↓↓↓
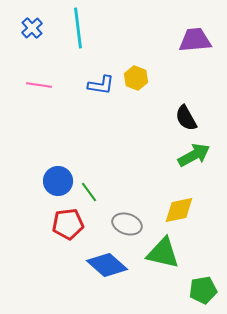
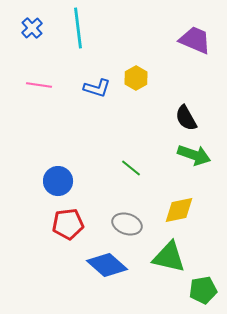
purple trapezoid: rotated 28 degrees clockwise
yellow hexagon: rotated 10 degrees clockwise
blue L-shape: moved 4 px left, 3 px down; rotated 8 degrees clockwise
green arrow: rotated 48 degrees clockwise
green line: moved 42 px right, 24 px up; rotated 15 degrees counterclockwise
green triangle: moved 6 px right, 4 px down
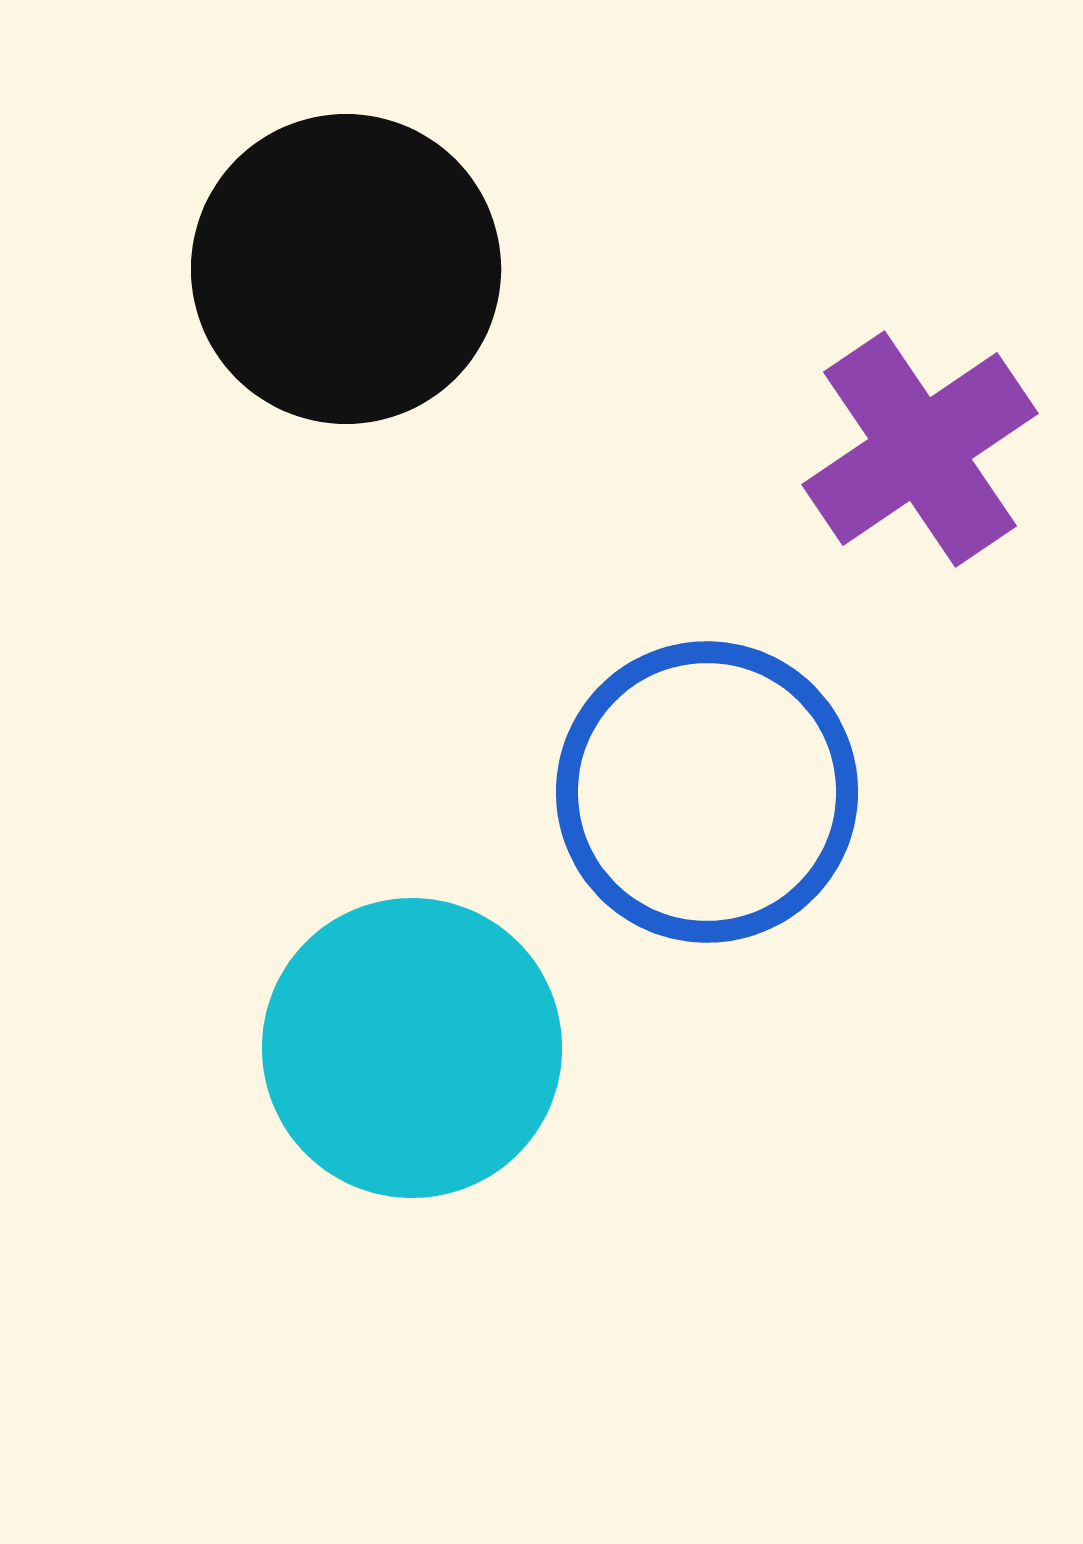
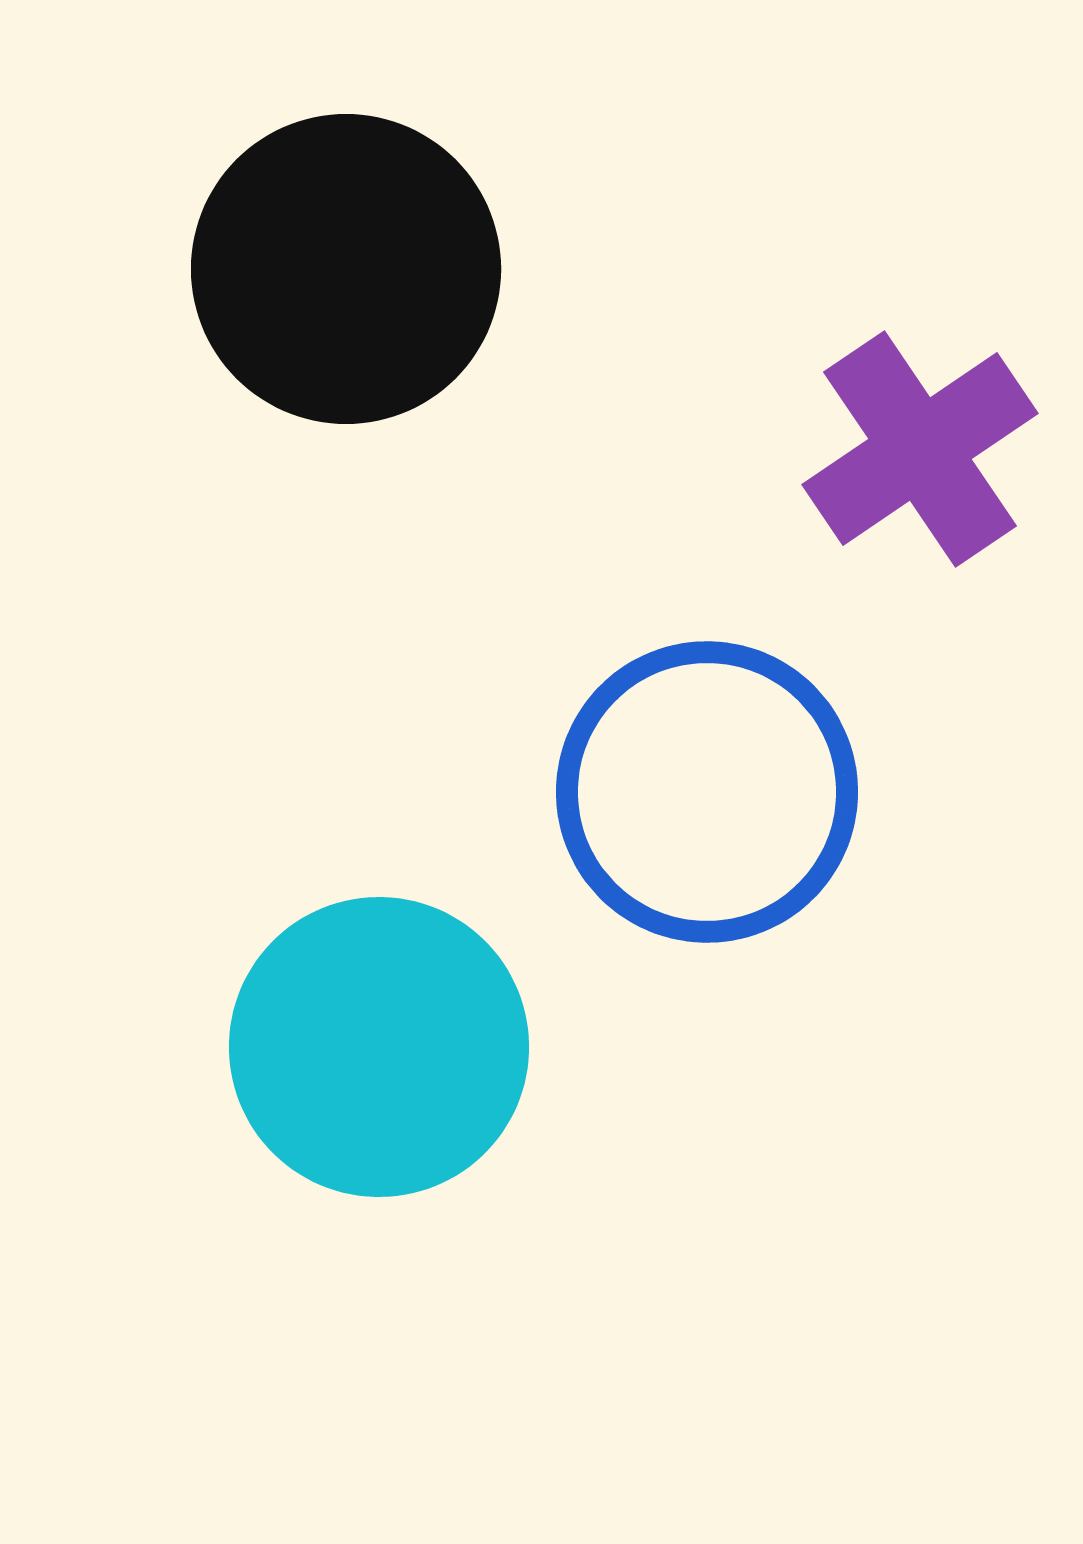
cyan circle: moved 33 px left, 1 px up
↑↑↑
== WORK REQUIRED ==
Which lines in the records above hold the string "left"? Copy each of them.

== TASK RESULT ==
blue L-shape: moved 4 px left, 3 px down; rotated 8 degrees clockwise
cyan circle: moved 33 px left, 1 px up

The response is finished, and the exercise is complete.